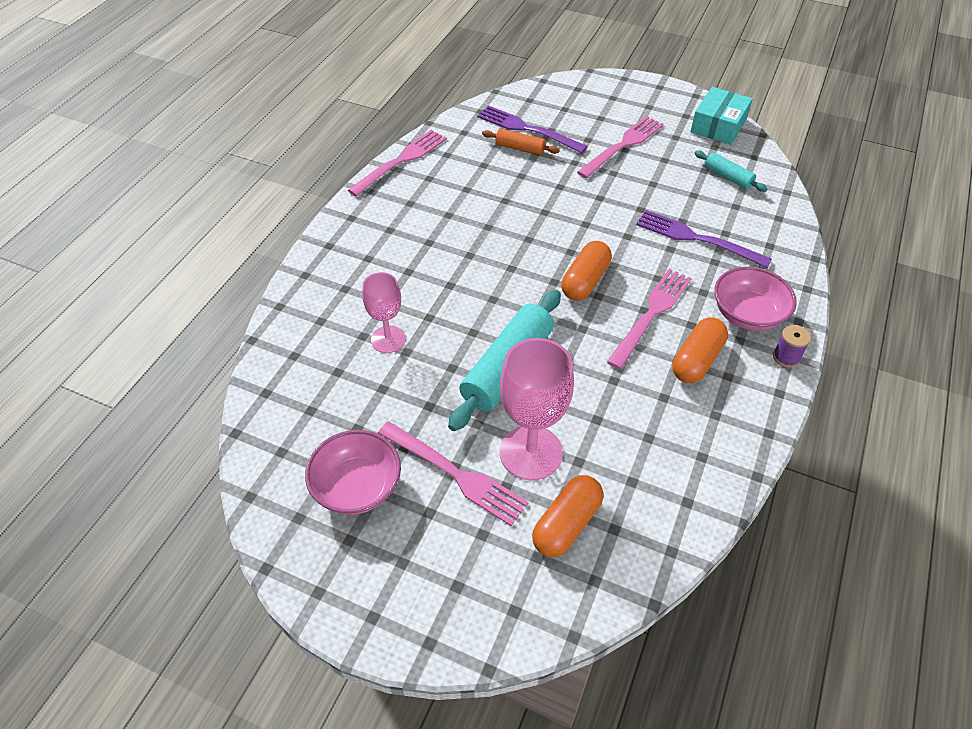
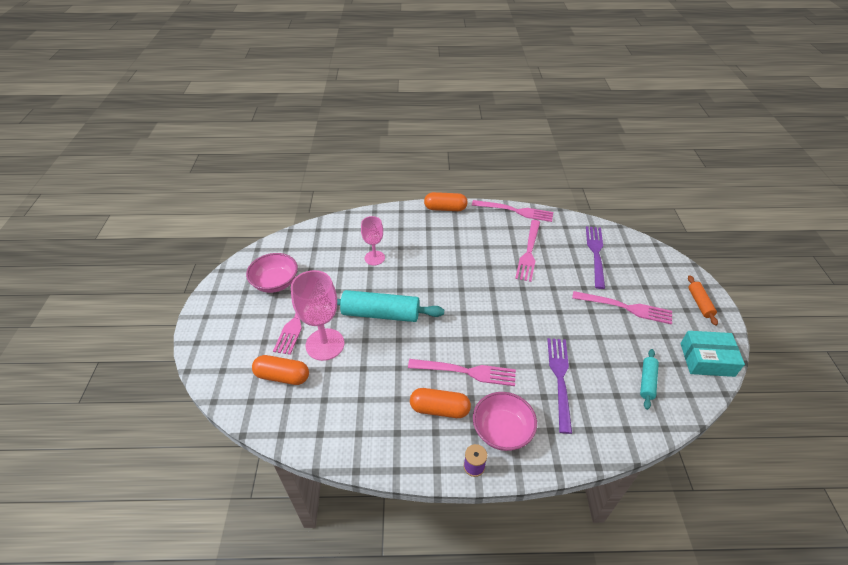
camera: 65 degrees right, 5 degrees down
orange rolling pin [482,129,560,155] -> orange rolling pin moved to [688,275,718,326]
orange capsule [561,241,612,301] -> orange capsule moved to [424,192,468,211]
none -> pink fork [515,220,540,282]

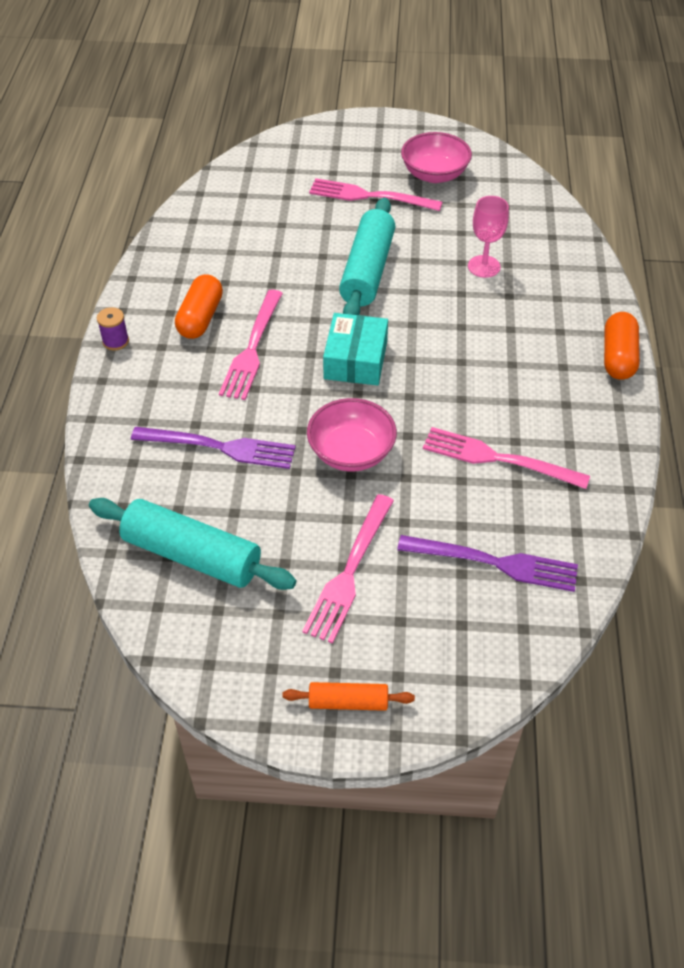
camera: 95 degrees right, 5 degrees up
orange capsule [252,355,309,385] -> none
pink goblet [291,270,344,361] -> none
pink fork [472,200,553,222] -> none
pink bowl [473,392,537,451] -> pink bowl moved to [307,398,397,472]
turquoise rolling pin [640,349,659,410] -> turquoise rolling pin [89,498,296,590], size x1.94
turquoise box [680,331,745,377] -> turquoise box moved to [323,313,388,386]

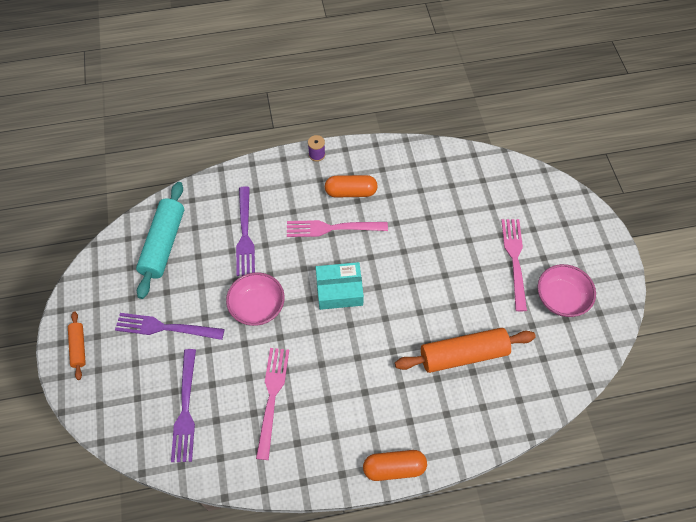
camera: 75 degrees right, 10 degrees up
pink fork [302,494,394,644] -> purple fork [115,313,224,340]
turquoise rolling pin [339,198,395,315] -> none
pink goblet [468,196,509,278] -> orange rolling pin [395,328,536,373]

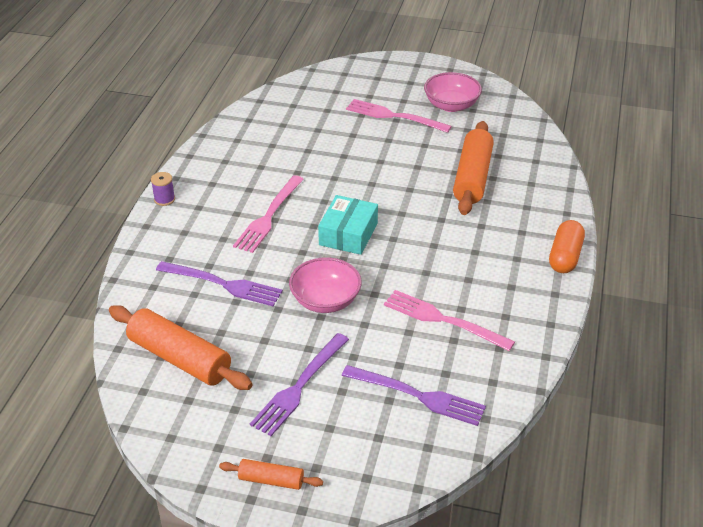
camera: 65 degrees left, 20 degrees down
turquoise rolling pin [136,182,184,299] -> orange rolling pin [109,305,253,390]
orange capsule [325,175,378,197] -> none

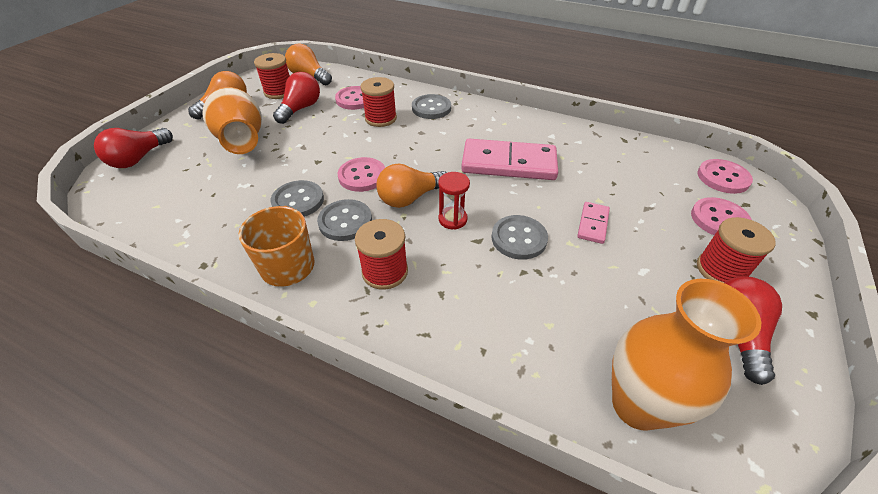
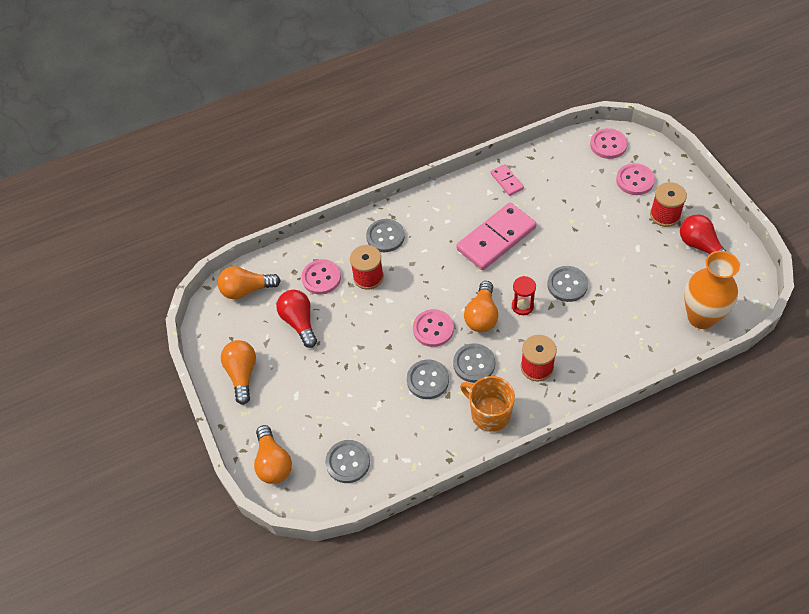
camera: 45 degrees left, 10 degrees up
red light bulb [94,128,173,168] -> orange light bulb [254,425,292,484]
orange vase [202,87,262,154] -> none
red spool [254,53,290,99] -> none
pink domino [577,202,610,244] -> pink domino moved to [490,164,524,196]
none -> grey button [325,440,370,483]

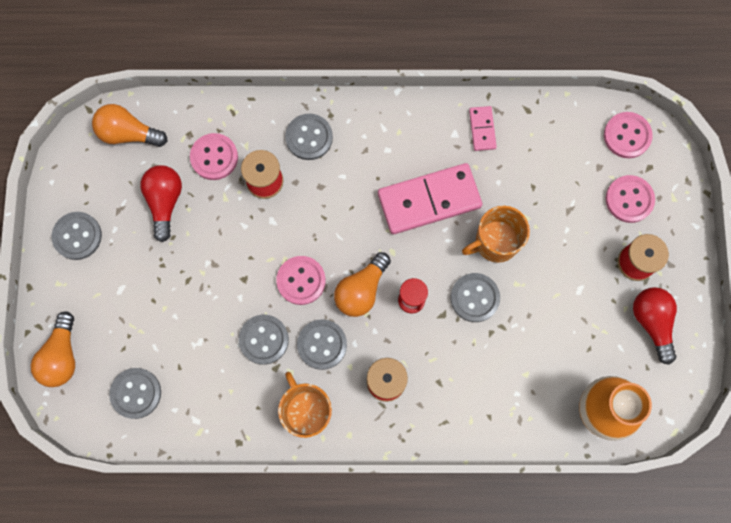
camera: 20 degrees right, 20 degrees up
orange light bulb [221,340,256,405] -> grey button [51,212,102,260]
none -> orange mug [462,206,530,263]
++++++
Without including any pictures, return every line of the records exactly.

camera: 65 degrees right, 5 degrees down
orange rolling pin [482,129,560,155] -> orange rolling pin moved to [688,275,718,326]
orange capsule [561,241,612,301] -> orange capsule moved to [424,192,468,211]
none -> pink fork [515,220,540,282]

camera: 95 degrees right, 5 degrees up
orange capsule [252,355,309,385] -> none
pink goblet [291,270,344,361] -> none
pink fork [472,200,553,222] -> none
pink bowl [473,392,537,451] -> pink bowl moved to [307,398,397,472]
turquoise rolling pin [640,349,659,410] -> turquoise rolling pin [89,498,296,590], size x1.94
turquoise box [680,331,745,377] -> turquoise box moved to [323,313,388,386]

camera: 75 degrees right, 10 degrees up
pink fork [302,494,394,644] -> purple fork [115,313,224,340]
turquoise rolling pin [339,198,395,315] -> none
pink goblet [468,196,509,278] -> orange rolling pin [395,328,536,373]

camera: 65 degrees left, 20 degrees down
turquoise rolling pin [136,182,184,299] -> orange rolling pin [109,305,253,390]
orange capsule [325,175,378,197] -> none

camera: 45 degrees left, 10 degrees up
red light bulb [94,128,173,168] -> orange light bulb [254,425,292,484]
orange vase [202,87,262,154] -> none
red spool [254,53,290,99] -> none
pink domino [577,202,610,244] -> pink domino moved to [490,164,524,196]
none -> grey button [325,440,370,483]

camera: 20 degrees right, 20 degrees up
orange light bulb [221,340,256,405] -> grey button [51,212,102,260]
none -> orange mug [462,206,530,263]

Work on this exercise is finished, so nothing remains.